PROBLEM TO WORK ON » Could you retype exactly the lines running from the line with "(238, 301) = (384, 310): blue" to the end of the data, both included, and nothing else?

DATA BLOCK »
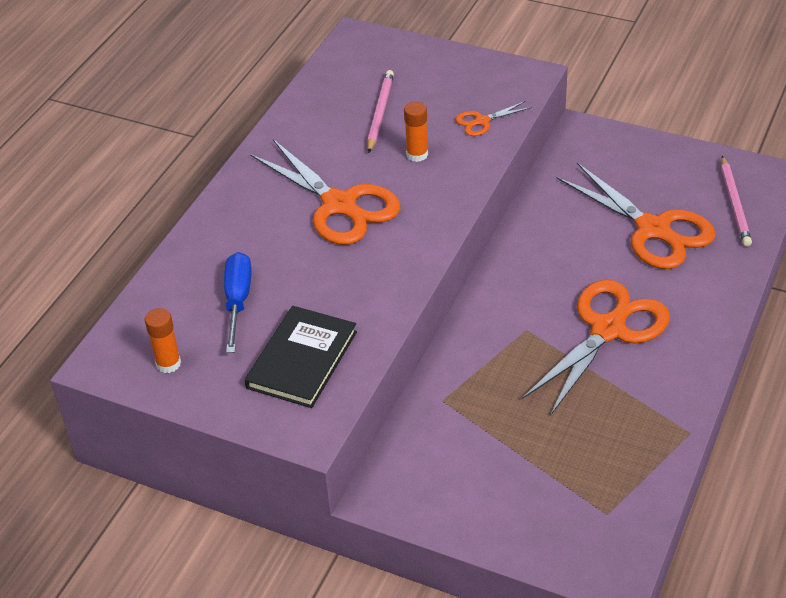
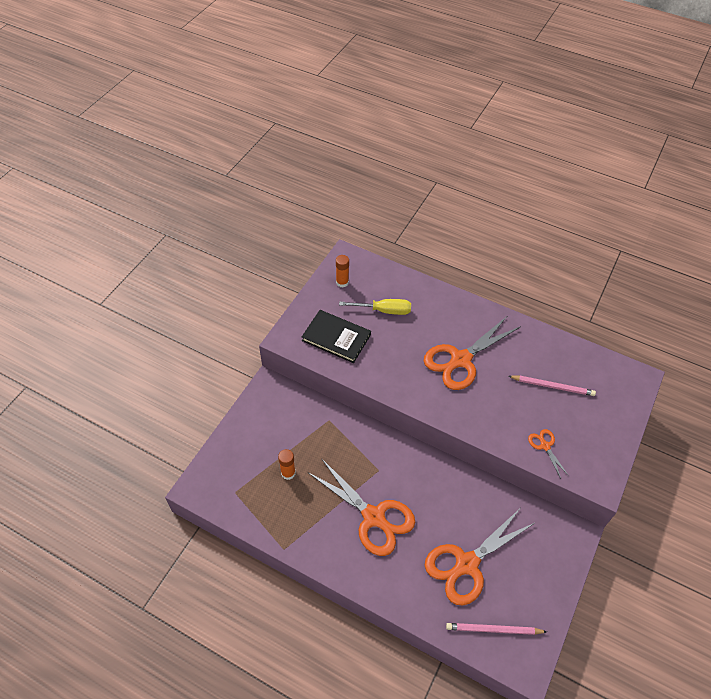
camera: 90 degrees right, 10 degrees up
(238, 301) = (384, 310): blue screwdriver -> yellow screwdriver
(417, 154) = (508, 404): orange glue stick -> orange glue stick (288, 473)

EXPECTED OUTPUT »
(238, 301) = (384, 310): blue screwdriver -> yellow screwdriver
(417, 154) = (508, 404): orange glue stick -> orange glue stick (288, 473)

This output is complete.